The data: Begin

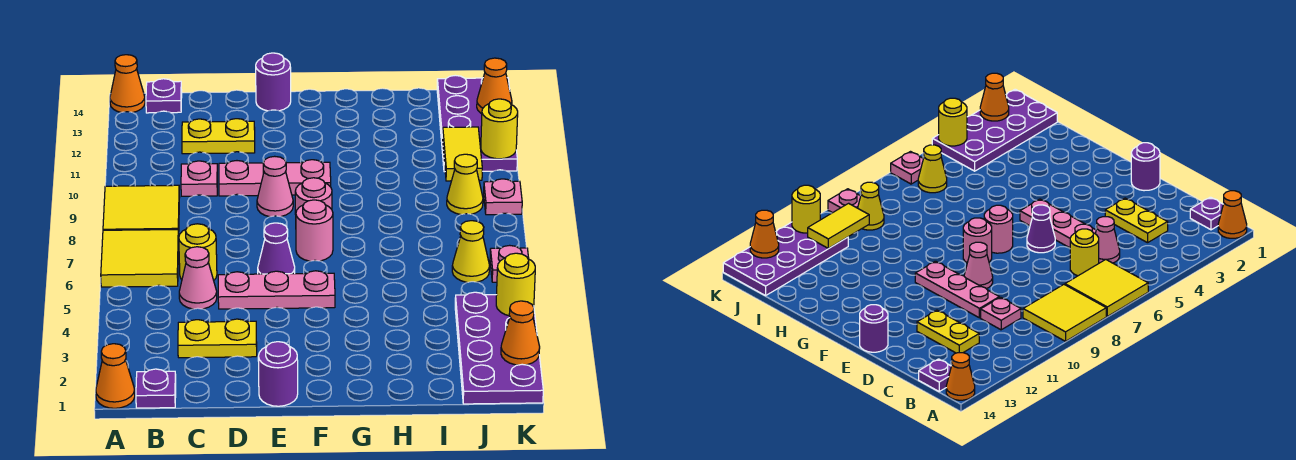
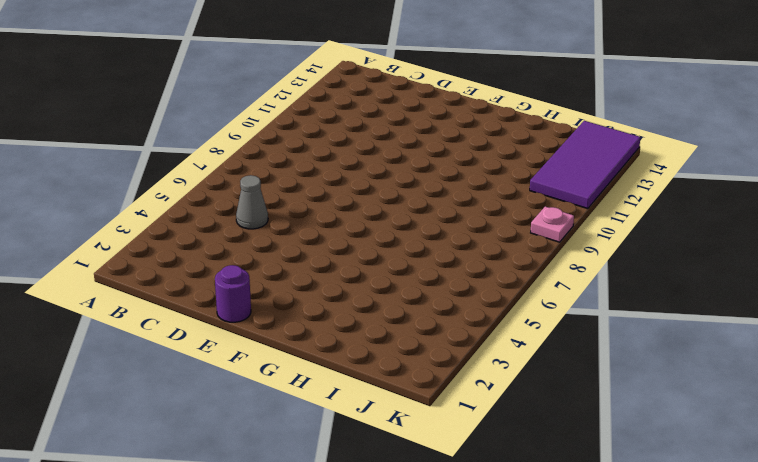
grey 1x1 cone [236,175,268,229] -> pink 1x1 cone [179,247,217,309]
purple 2x4 tile [530,121,640,209] -> purple 2x4 plate [437,75,517,172]
none -> orange 1x1 cone [96,344,135,408]
none -> yellow 2x2 tile [101,230,179,287]
none -> yellow 2x2 tile [103,185,180,237]
none -> orange 1x1 cone [110,55,145,112]

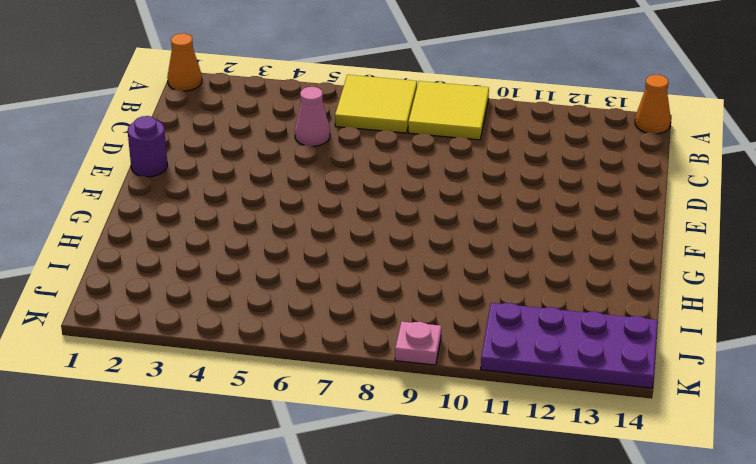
none -> purple 1x1 plate [136,369,176,408]
none -> purple 1x1 plate [146,79,182,113]
none -> yellow 1x2 plate [178,319,257,358]
none -> yellow 1x1 round brick [179,224,217,280]

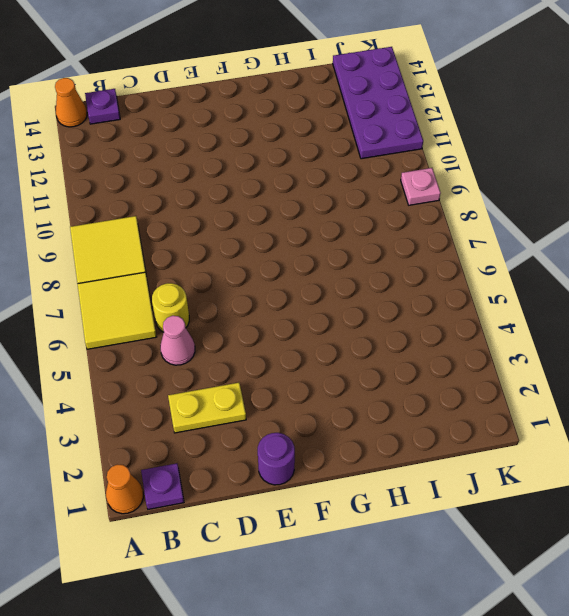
none -> pink 1x1 plate [181,161,217,196]
none -> yellow 1x2 plate [182,119,255,154]
none -> pink 1x3 plate [218,271,335,309]
none -> pink 1x3 plate [219,160,331,196]

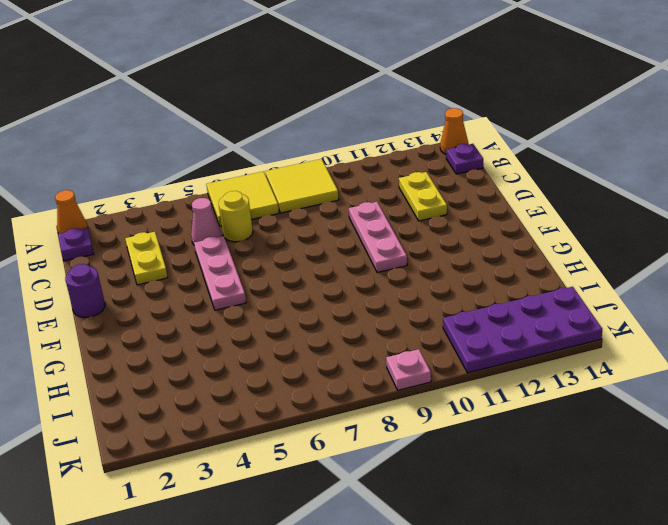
none -> pink 1x1 plate [181,161,217,196]
none -> purple 1x1 cone [258,223,295,274]
none -> pink 1x1 cone [257,156,293,217]
none -> purple 1x1 round brick [256,53,291,111]

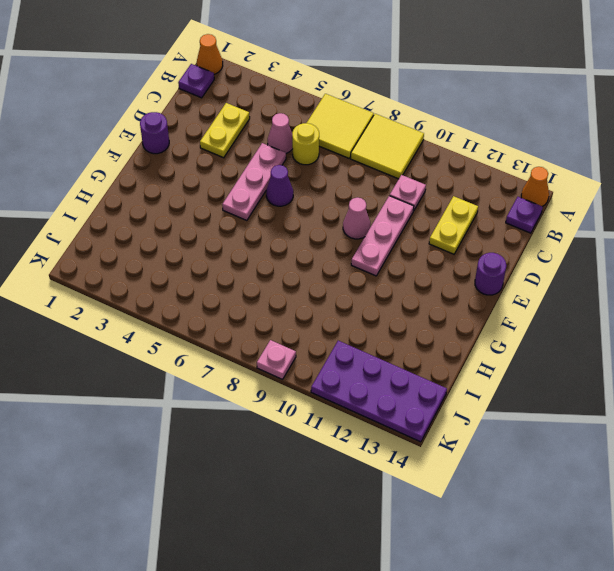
none -> pink 1x1 round brick [296,200,333,261]
none -> pink 1x1 round brick [295,178,332,215]
none -> purple 2x4 plate [455,292,543,404]
none -> yellow 1x1 cone [452,221,489,282]

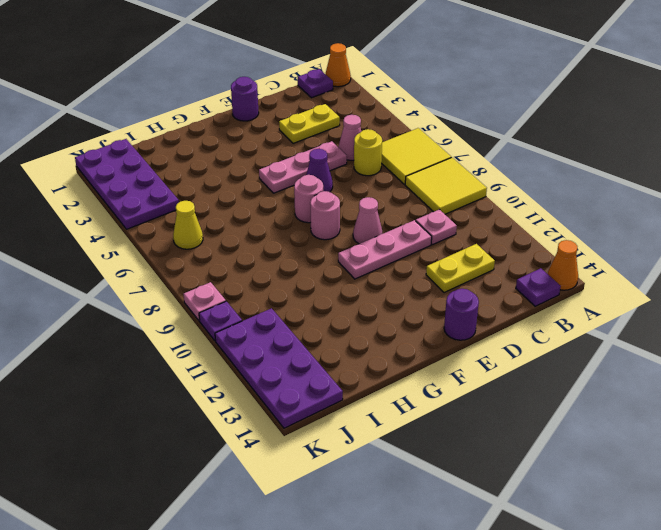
purple 1x1 plate [199,301,242,341] -> none
none -> yellow 1x1 cone [447,154,483,215]
none -> pink 1x1 plate [490,245,529,282]
none -> yellow 1x2 tile [443,127,482,181]
none -> orange 1x1 cone [501,301,540,365]

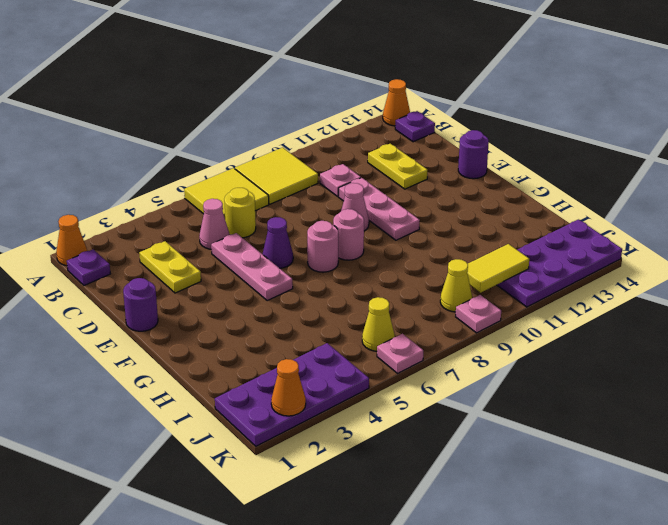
none -> yellow 1x1 round brick [496,253,535,316]
none -> yellow 1x1 round brick [481,99,518,159]
none -> orange 1x1 cone [477,58,512,114]

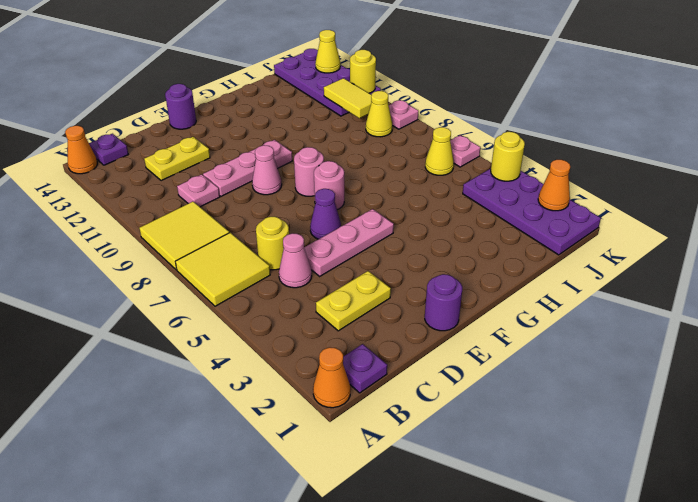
yellow 1x1 cone [315,30,340,73] -> orange 1x1 cone [477,58,512,114]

The data: End

## What is being asked
Quote precisely the lines of the data from the line containing "none -> orange 1x1 cone [96,344,135,408]" through its final line, both included, excluding pictures.

## Response
none -> orange 1x1 cone [96,344,135,408]
none -> yellow 2x2 tile [101,230,179,287]
none -> yellow 2x2 tile [103,185,180,237]
none -> orange 1x1 cone [110,55,145,112]

none -> purple 1x1 plate [136,369,176,408]
none -> purple 1x1 plate [146,79,182,113]
none -> yellow 1x2 plate [178,319,257,358]
none -> yellow 1x1 round brick [179,224,217,280]

none -> pink 1x1 plate [181,161,217,196]
none -> yellow 1x2 plate [182,119,255,154]
none -> pink 1x3 plate [218,271,335,309]
none -> pink 1x3 plate [219,160,331,196]

none -> pink 1x1 plate [181,161,217,196]
none -> purple 1x1 cone [258,223,295,274]
none -> pink 1x1 cone [257,156,293,217]
none -> purple 1x1 round brick [256,53,291,111]

none -> pink 1x1 round brick [296,200,333,261]
none -> pink 1x1 round brick [295,178,332,215]
none -> purple 2x4 plate [455,292,543,404]
none -> yellow 1x1 cone [452,221,489,282]

purple 1x1 plate [199,301,242,341] -> none
none -> yellow 1x1 cone [447,154,483,215]
none -> pink 1x1 plate [490,245,529,282]
none -> yellow 1x2 tile [443,127,482,181]
none -> orange 1x1 cone [501,301,540,365]

none -> yellow 1x1 round brick [496,253,535,316]
none -> yellow 1x1 round brick [481,99,518,159]
none -> orange 1x1 cone [477,58,512,114]

yellow 1x1 cone [315,30,340,73] -> orange 1x1 cone [477,58,512,114]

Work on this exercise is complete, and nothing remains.